==== Provided data ====

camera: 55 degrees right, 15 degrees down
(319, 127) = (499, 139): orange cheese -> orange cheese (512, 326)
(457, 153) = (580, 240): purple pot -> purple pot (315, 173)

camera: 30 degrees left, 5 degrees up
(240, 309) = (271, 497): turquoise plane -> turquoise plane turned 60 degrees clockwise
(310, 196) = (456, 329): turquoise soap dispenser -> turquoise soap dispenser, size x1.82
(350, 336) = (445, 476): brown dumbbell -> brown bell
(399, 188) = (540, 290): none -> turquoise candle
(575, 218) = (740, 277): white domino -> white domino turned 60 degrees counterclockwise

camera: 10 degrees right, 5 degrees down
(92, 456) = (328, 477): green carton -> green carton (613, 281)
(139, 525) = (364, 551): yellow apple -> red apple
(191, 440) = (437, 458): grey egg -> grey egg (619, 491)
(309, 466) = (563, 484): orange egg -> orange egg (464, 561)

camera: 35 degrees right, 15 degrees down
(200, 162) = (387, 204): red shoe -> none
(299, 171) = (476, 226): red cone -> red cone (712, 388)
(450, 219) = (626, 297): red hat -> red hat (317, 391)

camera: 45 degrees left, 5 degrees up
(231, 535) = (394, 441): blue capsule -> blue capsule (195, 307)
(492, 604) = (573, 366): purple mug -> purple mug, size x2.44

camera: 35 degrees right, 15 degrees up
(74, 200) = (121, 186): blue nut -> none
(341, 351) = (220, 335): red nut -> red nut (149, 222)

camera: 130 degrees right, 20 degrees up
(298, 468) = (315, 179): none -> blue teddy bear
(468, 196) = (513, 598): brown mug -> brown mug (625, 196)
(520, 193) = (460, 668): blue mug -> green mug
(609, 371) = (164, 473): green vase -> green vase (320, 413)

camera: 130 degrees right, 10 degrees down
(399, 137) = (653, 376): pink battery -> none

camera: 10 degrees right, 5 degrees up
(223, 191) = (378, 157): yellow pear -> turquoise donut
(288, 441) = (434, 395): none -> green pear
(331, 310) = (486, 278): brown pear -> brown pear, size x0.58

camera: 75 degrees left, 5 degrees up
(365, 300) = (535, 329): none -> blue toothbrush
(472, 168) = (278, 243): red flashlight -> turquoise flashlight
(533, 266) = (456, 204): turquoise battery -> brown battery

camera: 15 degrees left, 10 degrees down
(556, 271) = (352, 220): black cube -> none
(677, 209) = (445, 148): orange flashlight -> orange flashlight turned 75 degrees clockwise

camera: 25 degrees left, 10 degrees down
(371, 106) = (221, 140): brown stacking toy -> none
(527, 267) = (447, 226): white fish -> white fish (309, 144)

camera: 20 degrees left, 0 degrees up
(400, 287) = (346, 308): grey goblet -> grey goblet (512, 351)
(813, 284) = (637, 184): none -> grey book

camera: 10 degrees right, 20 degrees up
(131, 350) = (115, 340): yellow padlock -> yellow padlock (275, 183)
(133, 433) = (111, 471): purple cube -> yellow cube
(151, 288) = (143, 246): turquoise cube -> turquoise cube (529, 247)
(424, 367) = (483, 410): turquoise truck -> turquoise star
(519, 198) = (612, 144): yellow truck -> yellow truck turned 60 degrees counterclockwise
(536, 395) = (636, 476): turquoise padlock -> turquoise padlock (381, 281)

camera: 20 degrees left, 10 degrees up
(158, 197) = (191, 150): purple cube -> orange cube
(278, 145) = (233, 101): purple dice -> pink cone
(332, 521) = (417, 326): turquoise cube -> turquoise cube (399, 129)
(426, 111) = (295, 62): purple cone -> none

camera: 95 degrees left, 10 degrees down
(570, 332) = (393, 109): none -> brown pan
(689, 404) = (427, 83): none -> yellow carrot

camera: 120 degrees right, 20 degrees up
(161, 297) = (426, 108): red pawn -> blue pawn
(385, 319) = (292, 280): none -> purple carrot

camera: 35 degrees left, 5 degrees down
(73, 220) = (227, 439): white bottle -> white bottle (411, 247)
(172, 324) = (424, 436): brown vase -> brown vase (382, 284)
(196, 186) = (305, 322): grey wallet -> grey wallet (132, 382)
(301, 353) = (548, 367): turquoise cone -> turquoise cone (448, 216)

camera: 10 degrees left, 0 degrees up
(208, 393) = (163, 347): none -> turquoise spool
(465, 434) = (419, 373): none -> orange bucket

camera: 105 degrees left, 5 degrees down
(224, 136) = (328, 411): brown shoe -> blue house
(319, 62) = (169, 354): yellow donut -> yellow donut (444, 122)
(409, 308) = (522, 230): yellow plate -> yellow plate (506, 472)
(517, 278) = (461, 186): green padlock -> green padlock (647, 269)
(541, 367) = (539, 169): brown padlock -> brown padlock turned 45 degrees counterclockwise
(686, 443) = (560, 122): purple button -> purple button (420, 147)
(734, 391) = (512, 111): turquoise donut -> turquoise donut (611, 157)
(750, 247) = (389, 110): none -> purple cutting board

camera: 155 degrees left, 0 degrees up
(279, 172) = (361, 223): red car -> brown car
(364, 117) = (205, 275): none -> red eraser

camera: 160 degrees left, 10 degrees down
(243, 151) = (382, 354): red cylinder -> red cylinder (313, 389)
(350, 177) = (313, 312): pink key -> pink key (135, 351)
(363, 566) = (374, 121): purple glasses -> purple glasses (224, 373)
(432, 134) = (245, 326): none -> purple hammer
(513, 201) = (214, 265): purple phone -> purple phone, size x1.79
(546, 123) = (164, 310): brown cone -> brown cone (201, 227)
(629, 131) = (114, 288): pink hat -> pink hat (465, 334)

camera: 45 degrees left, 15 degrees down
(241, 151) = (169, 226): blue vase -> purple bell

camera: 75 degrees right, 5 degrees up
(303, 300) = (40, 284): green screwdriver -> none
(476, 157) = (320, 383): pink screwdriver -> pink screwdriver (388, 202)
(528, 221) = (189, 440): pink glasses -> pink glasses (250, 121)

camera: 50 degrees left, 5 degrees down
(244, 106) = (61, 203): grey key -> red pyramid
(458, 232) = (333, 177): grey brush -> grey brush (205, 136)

====

■ **The task**:
Lines before the one containing "(364, 117) = (205, 275): none -> red eraser" are left out. Repeat that line and all lines after it in the records above exactly.

■ **Exercise result**:
(364, 117) = (205, 275): none -> red eraser

camera: 160 degrees left, 10 degrees down
(243, 151) = (382, 354): red cylinder -> red cylinder (313, 389)
(350, 177) = (313, 312): pink key -> pink key (135, 351)
(363, 566) = (374, 121): purple glasses -> purple glasses (224, 373)
(432, 134) = (245, 326): none -> purple hammer
(513, 201) = (214, 265): purple phone -> purple phone, size x1.79
(546, 123) = (164, 310): brown cone -> brown cone (201, 227)
(629, 131) = (114, 288): pink hat -> pink hat (465, 334)

camera: 45 degrees left, 15 degrees down
(241, 151) = (169, 226): blue vase -> purple bell

camera: 75 degrees right, 5 degrees up
(303, 300) = (40, 284): green screwdriver -> none
(476, 157) = (320, 383): pink screwdriver -> pink screwdriver (388, 202)
(528, 221) = (189, 440): pink glasses -> pink glasses (250, 121)

camera: 50 degrees left, 5 degrees down
(244, 106) = (61, 203): grey key -> red pyramid
(458, 232) = (333, 177): grey brush -> grey brush (205, 136)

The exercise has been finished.